### Exercise description:
Copy out, from the entries below, each line holding the string "Teller".

### Records for the exercise:
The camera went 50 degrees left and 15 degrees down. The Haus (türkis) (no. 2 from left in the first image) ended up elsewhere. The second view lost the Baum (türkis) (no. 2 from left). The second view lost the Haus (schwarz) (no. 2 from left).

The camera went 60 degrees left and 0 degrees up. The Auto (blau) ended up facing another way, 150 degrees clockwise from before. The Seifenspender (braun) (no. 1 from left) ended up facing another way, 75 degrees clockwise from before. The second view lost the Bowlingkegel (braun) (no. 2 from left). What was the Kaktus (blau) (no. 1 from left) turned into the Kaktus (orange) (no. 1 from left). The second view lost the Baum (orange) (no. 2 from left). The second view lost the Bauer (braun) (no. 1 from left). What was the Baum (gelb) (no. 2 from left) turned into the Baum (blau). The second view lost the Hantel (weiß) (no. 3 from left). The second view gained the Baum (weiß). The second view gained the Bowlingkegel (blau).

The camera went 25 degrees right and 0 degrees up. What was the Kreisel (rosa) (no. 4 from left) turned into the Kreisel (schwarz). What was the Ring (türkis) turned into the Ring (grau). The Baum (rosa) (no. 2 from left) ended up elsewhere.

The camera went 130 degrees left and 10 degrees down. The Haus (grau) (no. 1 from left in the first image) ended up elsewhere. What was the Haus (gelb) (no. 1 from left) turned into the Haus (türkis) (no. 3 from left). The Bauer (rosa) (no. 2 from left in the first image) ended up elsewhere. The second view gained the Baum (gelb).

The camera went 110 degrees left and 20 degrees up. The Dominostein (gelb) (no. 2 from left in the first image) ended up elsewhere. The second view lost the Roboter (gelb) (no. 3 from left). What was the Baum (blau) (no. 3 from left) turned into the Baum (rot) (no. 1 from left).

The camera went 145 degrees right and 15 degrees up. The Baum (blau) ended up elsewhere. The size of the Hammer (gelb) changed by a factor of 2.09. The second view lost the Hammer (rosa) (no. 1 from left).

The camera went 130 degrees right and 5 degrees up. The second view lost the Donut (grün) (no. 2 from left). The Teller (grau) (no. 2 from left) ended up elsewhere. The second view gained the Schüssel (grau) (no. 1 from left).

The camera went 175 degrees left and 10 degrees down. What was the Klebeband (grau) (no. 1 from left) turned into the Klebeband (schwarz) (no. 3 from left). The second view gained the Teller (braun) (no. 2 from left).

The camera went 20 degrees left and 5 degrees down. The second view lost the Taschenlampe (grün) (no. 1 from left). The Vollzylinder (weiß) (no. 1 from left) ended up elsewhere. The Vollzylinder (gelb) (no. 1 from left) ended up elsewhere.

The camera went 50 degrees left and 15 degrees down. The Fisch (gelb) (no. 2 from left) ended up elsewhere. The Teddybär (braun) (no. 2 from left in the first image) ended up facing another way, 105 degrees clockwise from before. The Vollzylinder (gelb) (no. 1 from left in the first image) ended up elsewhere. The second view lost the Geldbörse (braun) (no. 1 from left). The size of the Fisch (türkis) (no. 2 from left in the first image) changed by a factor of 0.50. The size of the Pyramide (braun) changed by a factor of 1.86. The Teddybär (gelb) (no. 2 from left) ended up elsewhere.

### Written solution:
The camera went 130 degrees right and 5 degrees up. The second view lost the Donut (grün) (no. 2 from left). The Teller (grau) (no. 2 from left) ended up elsewhere. The second view gained the Schüssel (grau) (no. 1 from left).
The camera went 175 degrees left and 10 degrees down. What was the Klebeband (grau) (no. 1 from left) turned into the Klebeband (schwarz) (no. 3 from left). The second view gained the Teller (braun) (no. 2 from left).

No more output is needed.